• EXERCISE INSTRUCTIONS:
Print the lines below without any changes, starting at the first line of the items and ending with the line containing "78: (563, 252)", including that line.

• Dataset entries:
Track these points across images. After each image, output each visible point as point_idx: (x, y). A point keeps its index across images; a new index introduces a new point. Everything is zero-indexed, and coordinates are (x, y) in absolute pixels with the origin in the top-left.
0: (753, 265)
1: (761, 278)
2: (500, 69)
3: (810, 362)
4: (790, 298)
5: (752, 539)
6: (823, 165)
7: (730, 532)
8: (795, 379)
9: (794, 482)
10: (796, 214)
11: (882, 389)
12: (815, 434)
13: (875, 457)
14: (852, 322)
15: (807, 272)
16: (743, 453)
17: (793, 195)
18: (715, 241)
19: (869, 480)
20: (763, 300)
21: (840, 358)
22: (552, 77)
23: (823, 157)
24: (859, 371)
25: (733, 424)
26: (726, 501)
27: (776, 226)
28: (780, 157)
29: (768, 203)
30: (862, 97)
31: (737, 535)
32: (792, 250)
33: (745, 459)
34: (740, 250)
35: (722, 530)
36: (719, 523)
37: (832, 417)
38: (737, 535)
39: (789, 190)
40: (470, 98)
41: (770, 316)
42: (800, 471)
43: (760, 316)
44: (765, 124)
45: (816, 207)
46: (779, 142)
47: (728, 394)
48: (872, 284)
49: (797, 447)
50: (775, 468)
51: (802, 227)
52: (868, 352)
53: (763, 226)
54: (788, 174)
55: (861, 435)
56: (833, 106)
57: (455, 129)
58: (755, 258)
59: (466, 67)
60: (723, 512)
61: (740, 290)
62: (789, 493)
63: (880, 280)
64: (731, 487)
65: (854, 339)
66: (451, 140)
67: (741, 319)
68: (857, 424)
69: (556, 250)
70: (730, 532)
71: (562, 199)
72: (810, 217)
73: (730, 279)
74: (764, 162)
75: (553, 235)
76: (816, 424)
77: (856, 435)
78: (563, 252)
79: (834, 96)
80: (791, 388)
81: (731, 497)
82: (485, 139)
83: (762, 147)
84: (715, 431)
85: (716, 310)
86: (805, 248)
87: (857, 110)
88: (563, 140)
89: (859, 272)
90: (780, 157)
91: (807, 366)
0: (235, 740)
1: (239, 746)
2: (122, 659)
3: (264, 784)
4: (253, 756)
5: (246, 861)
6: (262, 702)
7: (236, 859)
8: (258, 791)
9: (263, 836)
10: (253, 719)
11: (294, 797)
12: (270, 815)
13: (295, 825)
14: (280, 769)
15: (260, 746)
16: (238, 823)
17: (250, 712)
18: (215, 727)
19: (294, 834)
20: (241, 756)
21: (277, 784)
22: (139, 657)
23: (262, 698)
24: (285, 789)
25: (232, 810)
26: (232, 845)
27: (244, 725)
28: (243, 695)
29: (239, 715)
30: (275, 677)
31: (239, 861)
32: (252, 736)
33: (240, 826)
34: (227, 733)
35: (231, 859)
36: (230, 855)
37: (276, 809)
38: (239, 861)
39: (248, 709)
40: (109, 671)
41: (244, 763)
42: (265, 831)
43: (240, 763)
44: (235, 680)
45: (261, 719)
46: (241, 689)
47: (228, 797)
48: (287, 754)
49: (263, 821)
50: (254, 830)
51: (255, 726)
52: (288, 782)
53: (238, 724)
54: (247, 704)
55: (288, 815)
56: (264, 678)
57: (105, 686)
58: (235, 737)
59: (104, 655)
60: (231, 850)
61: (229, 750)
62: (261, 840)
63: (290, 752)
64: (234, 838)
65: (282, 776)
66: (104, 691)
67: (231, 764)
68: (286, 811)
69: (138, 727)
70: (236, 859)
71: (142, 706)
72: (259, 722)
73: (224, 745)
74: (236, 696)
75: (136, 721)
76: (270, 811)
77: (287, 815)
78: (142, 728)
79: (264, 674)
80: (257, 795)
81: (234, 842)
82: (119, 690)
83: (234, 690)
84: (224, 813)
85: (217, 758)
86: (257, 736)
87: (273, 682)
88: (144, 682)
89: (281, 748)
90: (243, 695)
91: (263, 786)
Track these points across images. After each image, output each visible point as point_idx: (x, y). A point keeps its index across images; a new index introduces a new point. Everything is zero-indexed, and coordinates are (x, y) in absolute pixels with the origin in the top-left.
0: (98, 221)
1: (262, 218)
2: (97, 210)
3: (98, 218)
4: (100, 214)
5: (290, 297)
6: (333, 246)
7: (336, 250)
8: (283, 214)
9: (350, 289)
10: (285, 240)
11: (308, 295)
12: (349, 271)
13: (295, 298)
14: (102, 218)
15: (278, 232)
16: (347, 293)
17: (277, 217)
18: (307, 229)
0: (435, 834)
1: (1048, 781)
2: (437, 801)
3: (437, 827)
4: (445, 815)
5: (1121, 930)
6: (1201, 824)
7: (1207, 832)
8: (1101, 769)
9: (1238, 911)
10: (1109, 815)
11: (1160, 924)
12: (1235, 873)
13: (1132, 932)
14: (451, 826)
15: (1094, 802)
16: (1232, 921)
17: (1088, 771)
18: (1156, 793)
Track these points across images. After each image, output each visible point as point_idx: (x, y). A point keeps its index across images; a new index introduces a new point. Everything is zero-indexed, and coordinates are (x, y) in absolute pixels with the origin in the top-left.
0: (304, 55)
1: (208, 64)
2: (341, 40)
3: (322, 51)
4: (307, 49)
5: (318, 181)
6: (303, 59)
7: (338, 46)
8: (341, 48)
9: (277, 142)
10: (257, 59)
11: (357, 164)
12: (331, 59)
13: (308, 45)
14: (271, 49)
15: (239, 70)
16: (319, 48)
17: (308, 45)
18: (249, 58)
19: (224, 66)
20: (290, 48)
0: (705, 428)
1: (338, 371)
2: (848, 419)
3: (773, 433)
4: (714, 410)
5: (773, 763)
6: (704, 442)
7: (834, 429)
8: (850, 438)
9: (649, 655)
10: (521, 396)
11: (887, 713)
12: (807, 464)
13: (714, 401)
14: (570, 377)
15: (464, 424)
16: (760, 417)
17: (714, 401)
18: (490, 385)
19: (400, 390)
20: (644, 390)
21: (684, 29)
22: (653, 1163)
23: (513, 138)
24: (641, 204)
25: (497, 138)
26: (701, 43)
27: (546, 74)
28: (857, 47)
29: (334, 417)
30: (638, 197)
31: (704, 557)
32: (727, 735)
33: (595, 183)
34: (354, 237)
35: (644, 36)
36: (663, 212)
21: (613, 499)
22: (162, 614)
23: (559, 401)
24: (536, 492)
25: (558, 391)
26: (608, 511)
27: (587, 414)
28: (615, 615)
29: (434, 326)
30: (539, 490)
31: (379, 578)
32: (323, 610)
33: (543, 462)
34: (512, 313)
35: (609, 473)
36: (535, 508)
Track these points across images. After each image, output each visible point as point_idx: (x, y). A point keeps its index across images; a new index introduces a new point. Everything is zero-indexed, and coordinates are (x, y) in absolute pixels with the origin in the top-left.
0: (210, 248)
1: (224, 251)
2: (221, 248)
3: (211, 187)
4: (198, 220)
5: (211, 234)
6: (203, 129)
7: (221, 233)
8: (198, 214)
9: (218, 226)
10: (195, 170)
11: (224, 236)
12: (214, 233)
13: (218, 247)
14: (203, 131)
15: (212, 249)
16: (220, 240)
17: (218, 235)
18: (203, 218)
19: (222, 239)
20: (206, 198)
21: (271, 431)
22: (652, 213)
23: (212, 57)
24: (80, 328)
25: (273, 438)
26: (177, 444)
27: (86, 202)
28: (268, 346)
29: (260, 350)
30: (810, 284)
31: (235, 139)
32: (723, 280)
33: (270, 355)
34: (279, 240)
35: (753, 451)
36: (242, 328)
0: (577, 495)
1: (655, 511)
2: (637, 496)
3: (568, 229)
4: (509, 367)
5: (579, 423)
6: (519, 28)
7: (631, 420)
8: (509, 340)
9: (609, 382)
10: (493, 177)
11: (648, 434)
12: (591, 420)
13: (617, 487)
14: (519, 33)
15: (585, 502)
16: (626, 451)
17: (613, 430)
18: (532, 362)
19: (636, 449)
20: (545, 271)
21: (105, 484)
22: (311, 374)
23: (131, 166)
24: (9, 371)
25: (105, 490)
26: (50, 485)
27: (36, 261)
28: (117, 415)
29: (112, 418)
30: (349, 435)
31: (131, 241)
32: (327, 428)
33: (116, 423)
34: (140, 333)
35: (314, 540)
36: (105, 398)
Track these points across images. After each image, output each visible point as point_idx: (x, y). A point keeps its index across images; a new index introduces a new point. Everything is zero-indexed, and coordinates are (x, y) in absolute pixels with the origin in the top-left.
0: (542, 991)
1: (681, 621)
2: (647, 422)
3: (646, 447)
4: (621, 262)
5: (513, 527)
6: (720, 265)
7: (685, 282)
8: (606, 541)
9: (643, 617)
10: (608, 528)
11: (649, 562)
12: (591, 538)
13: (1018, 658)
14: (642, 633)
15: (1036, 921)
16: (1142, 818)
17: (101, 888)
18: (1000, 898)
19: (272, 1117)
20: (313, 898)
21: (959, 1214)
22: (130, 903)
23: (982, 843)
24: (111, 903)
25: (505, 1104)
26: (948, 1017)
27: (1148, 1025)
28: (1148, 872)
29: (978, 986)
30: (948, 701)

• EXERCISE SOLUTION:
Track these points across images. After each image, output each visible point as point_idx: (x, y). A point keeps its index across images; a new index introduces a new point. Everything is zero-indexed, and coordinates are (x, y) in absolute pixels with the origin in the top-left.
0: (753, 265)
1: (761, 278)
2: (500, 69)
3: (810, 362)
4: (790, 298)
5: (752, 539)
6: (823, 165)
7: (730, 532)
8: (795, 379)
9: (794, 482)
10: (796, 214)
11: (882, 389)
12: (815, 434)
13: (875, 457)
14: (852, 322)
15: (807, 272)
16: (743, 453)
17: (793, 195)
18: (715, 241)
19: (869, 480)
20: (763, 300)
21: (840, 358)
22: (552, 77)
23: (823, 157)
24: (859, 371)
25: (733, 424)
26: (726, 501)
27: (776, 226)
28: (780, 157)
29: (768, 203)
30: (862, 97)
31: (737, 535)
32: (792, 250)
33: (745, 459)
34: (740, 250)
35: (722, 530)
36: (719, 523)
37: (832, 417)
38: (737, 535)
39: (789, 190)
40: (470, 98)
41: (770, 316)
42: (800, 471)
43: (760, 316)
44: (765, 124)
45: (816, 207)
46: (779, 142)
47: (728, 394)
48: (872, 284)
49: (797, 447)
50: (775, 468)
51: (802, 227)
52: (868, 352)
53: (763, 226)
54: (788, 174)
55: (861, 435)
56: (833, 106)
57: (455, 129)
58: (755, 258)
59: (466, 67)
60: (723, 512)
61: (740, 290)
62: (789, 493)
63: (880, 280)
64: (731, 487)
65: (854, 339)
66: (451, 140)
67: (741, 319)
68: (857, 424)
69: (556, 250)
70: (730, 532)
71: (562, 199)
72: (810, 217)
73: (730, 279)
74: (764, 162)
75: (553, 235)
76: (816, 424)
77: (856, 435)
78: (563, 252)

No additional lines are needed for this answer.